From the line with "Expense 68: [687,92,716,116]" to the line with "Expense 68: [1059,128,1100,161]", retype each line exactly as it stands in the records below, but skip the pictures.
......
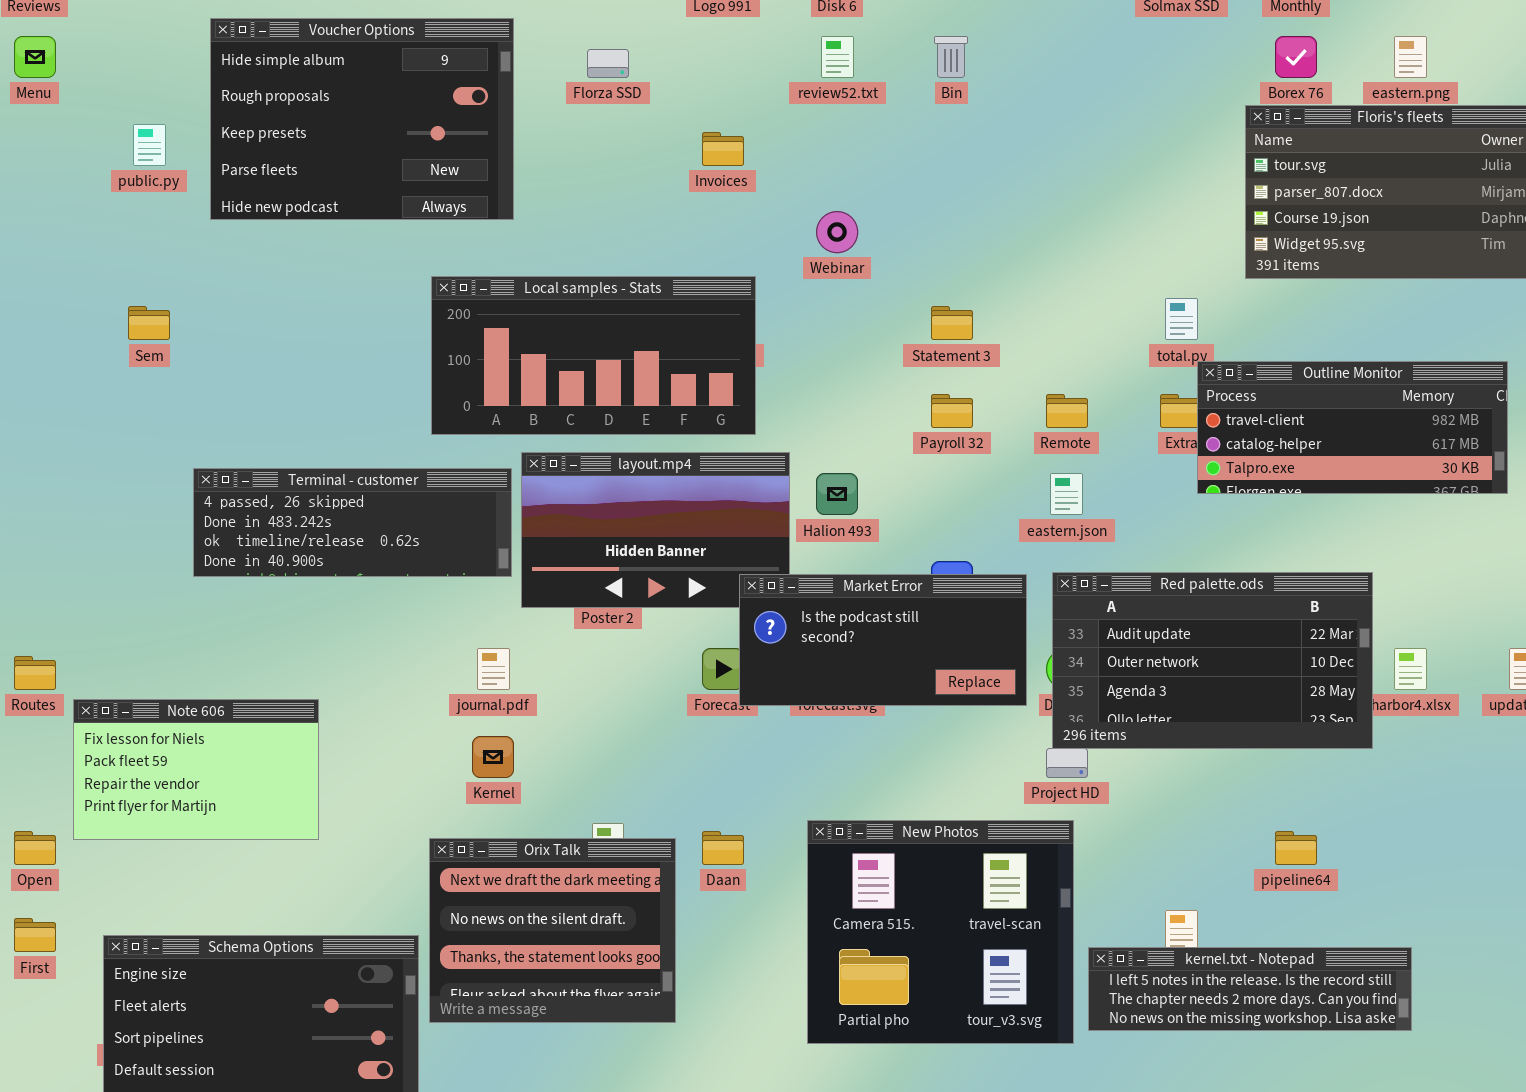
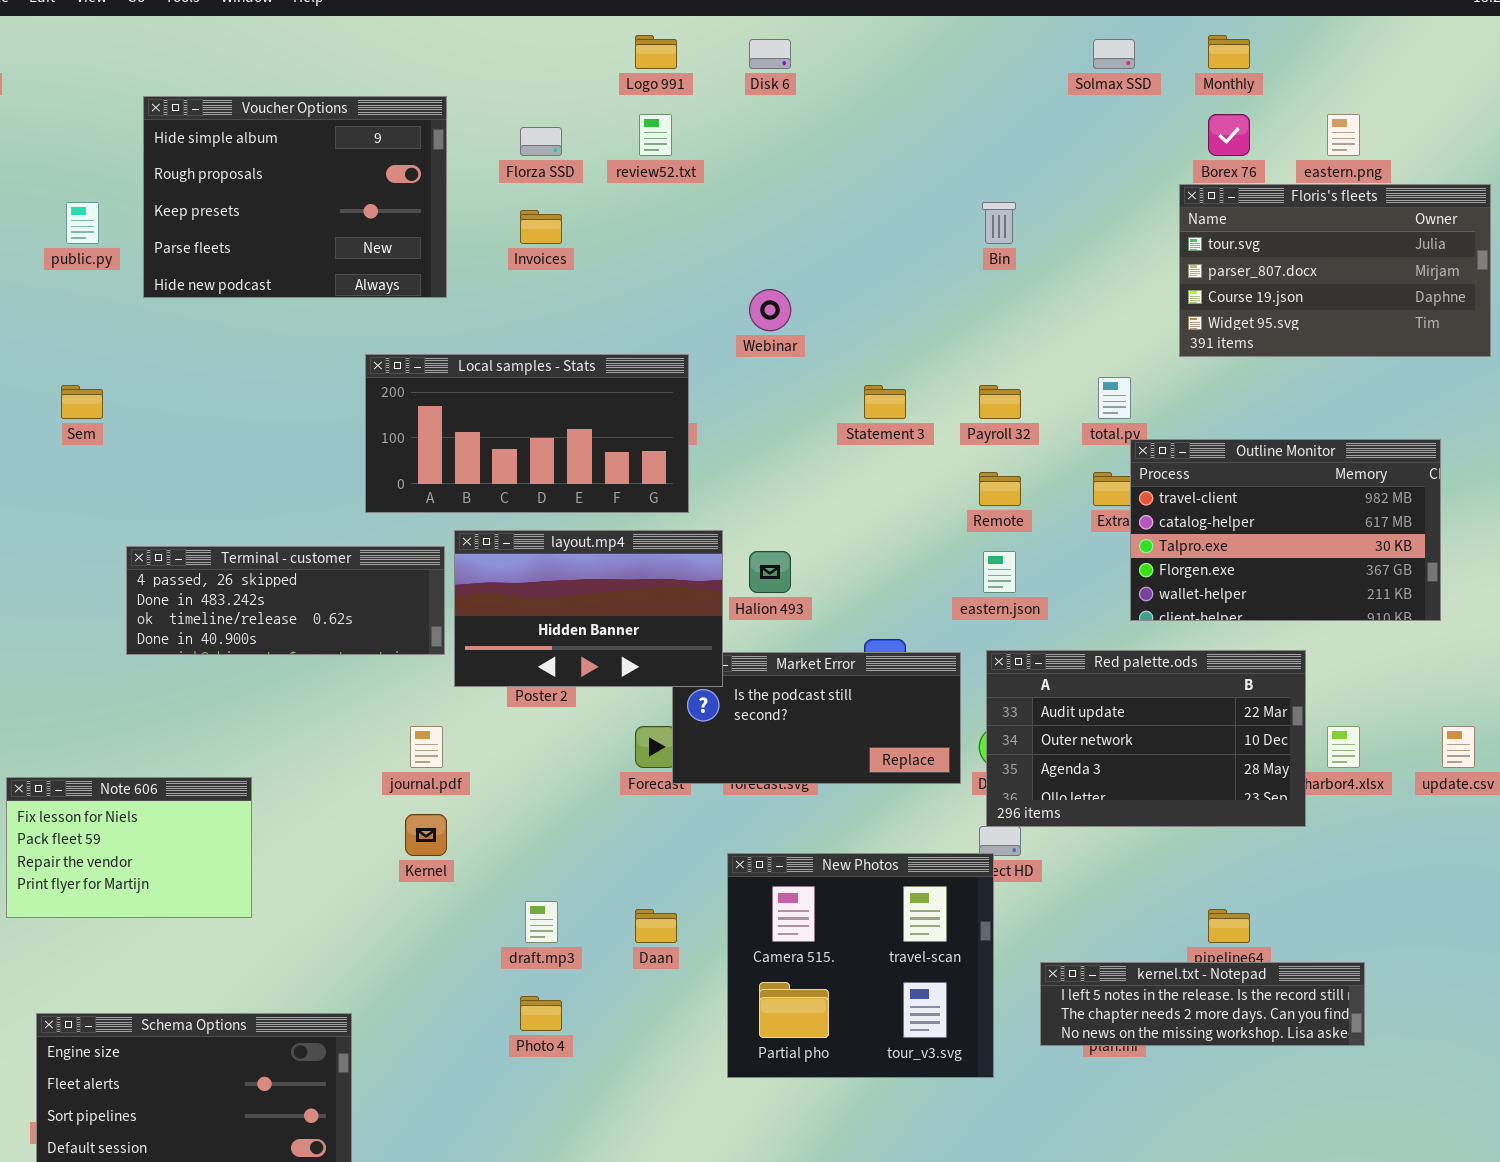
review52.txt: [821,36,854,78] -> [639,114,672,156], moved
Bin: [934,36,968,78] -> [982,202,1016,244], moved
Invoices: [702,132,744,166] -> [520,210,562,244], moved
Outline Monitor: [1197,361,1508,494] -> [1130,439,1441,621], resized
Payroll 32: [931,394,973,428] -> [979,385,1021,419], moved
layout.mp4: [521,452,790,608] -> [454,530,723,687], raised
New Photos: [807,820,1074,1044] -> [727,853,994,1078], moved
Orix Talk: [429,838,676,1023] -> none, closed
kernel.txt - Notepad: [1088,947,1412,1031] -> [1040,962,1365,1046], moved

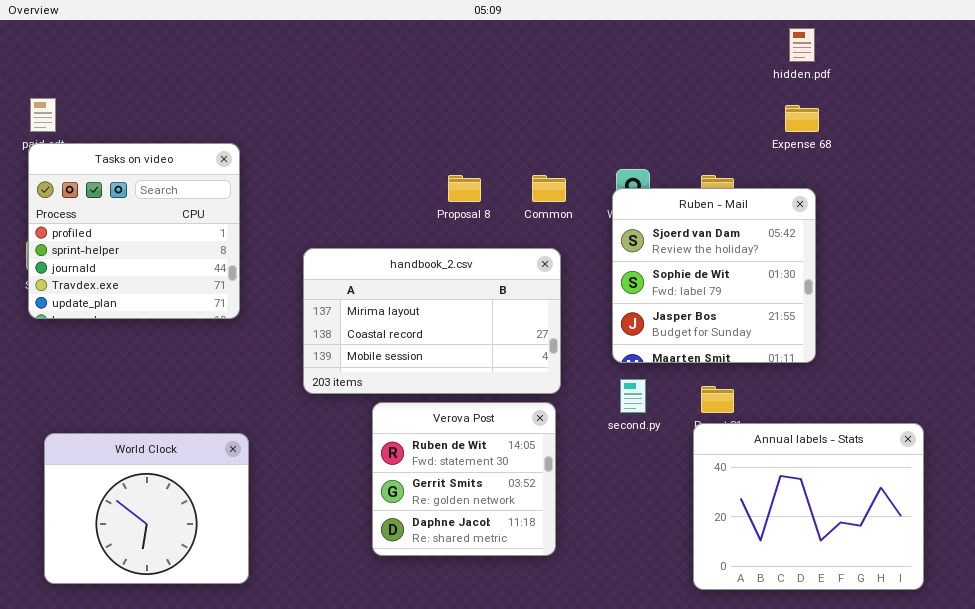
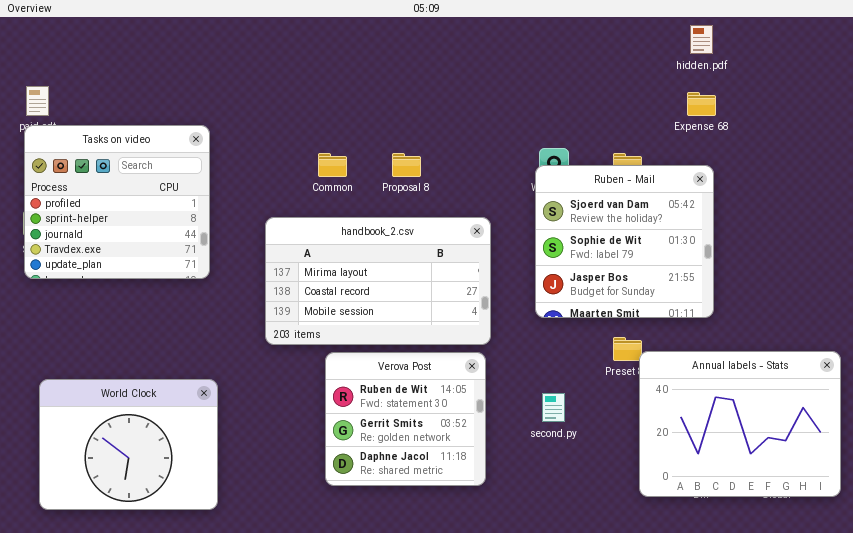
Common: [532,175,566,202] -> [318,153,347,177], moved
second.py: [620,379,646,413] -> [542,393,565,422], moved
Annual labels - Stats: [693,423,924,590] -> [639,351,841,497], moved

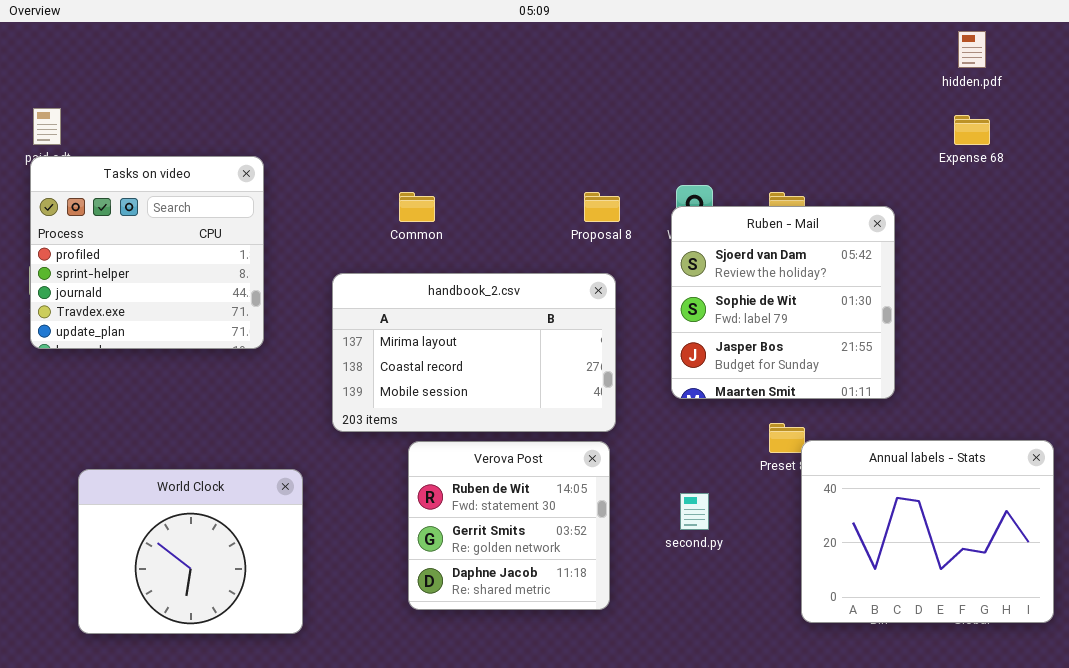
hidden.pdf: [690,25,713,54] -> [958,31,986,68], moved
Expense 68: [687,92,716,116] -> [954,115,990,145], moved
Proposal 8: [392,153,421,177] -> [584,192,620,222], moved
World Clock: [39,379,218,510] -> [78,469,303,634], moved

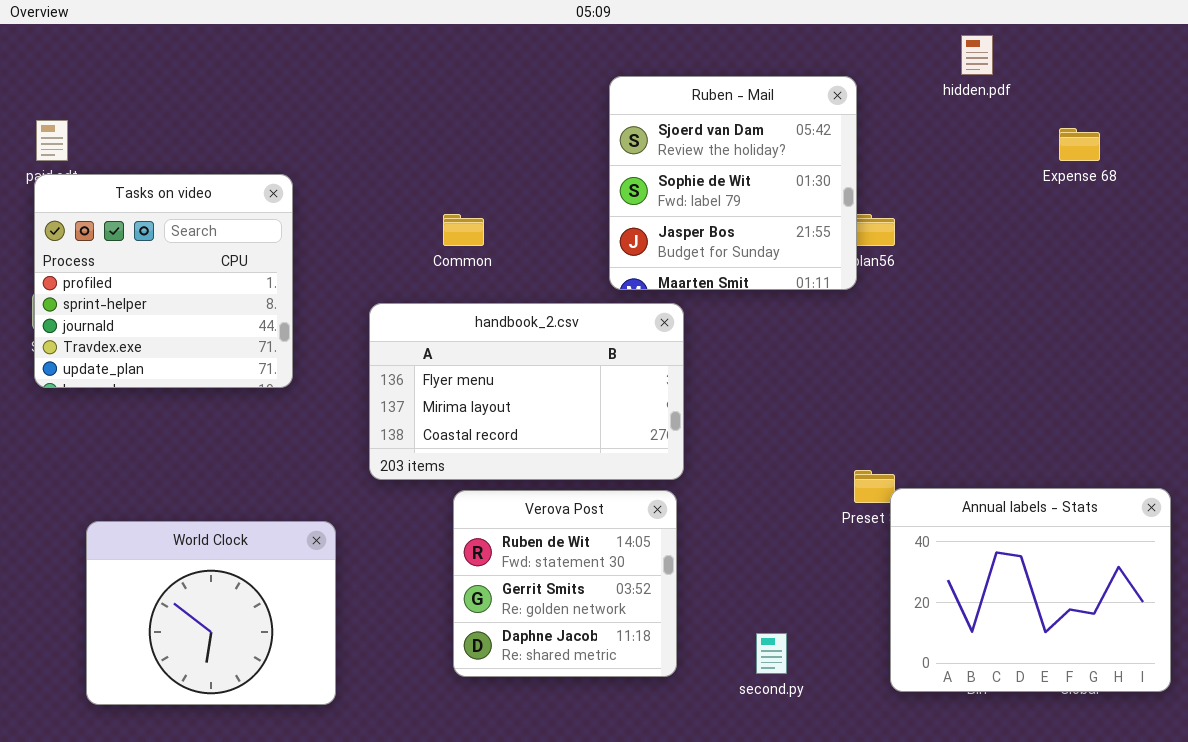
hidden.pdf: [958,31,986,68] -> [961,35,993,75], moved
Ruben - Mail: [671,206,895,399] -> [609,76,857,290], moved
handbook_2.csv: [332,273,616,432] -> [369,303,684,480], scrolled up 1 row
second.py: [680,493,709,530] -> [756,633,787,674], moved

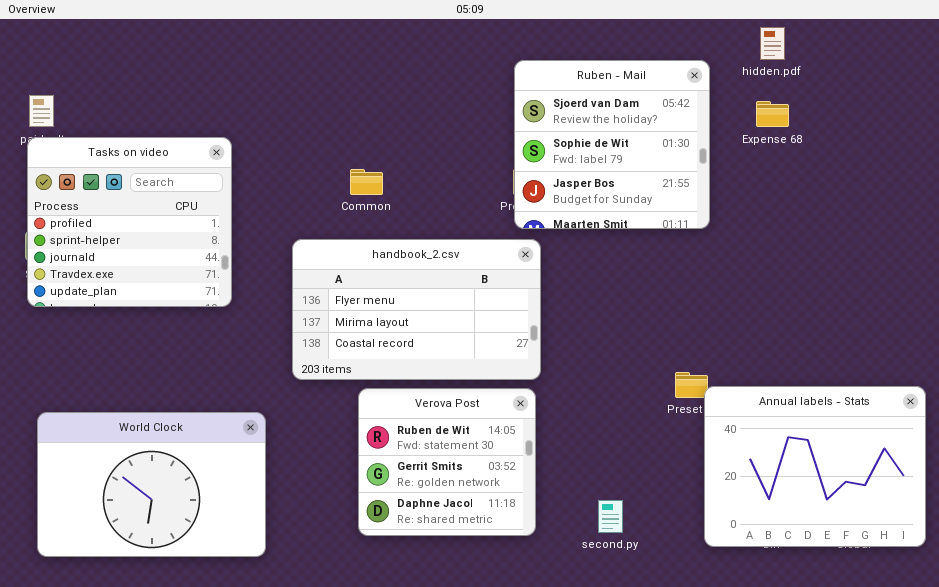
Ruben - Mail: [609,76,857,290] -> [514,60,710,229], moved
Expense 68: [1059,128,1100,161] -> [756,101,789,127], moved
World Clock: [86,521,336,705] -> [37,412,266,557], resized

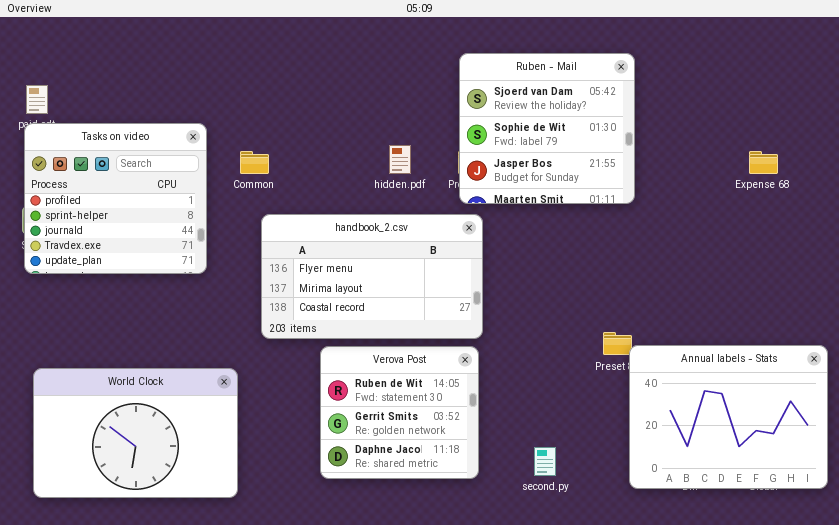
hidden.pdf: [760,27,785,60] -> [389,145,411,174], moved
Expense 68: [756,101,789,127] -> [749,151,778,174], moved
Common: [350,169,383,195] -> [240,151,269,174], moved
......
## EXPECTED OUTPUT:
Expense 68: [687,92,716,116] -> [954,115,990,145], moved
Proposal 8: [392,153,421,177] -> [584,192,620,222], moved
World Clock: [39,379,218,510] -> [78,469,303,634], moved

hidden.pdf: [958,31,986,68] -> [961,35,993,75], moved
Ruben - Mail: [671,206,895,399] -> [609,76,857,290], moved
handbook_2.csv: [332,273,616,432] -> [369,303,684,480], scrolled up 1 row
second.py: [680,493,709,530] -> [756,633,787,674], moved

Ruben - Mail: [609,76,857,290] -> [514,60,710,229], moved
Expense 68: [1059,128,1100,161] -> [756,101,789,127], moved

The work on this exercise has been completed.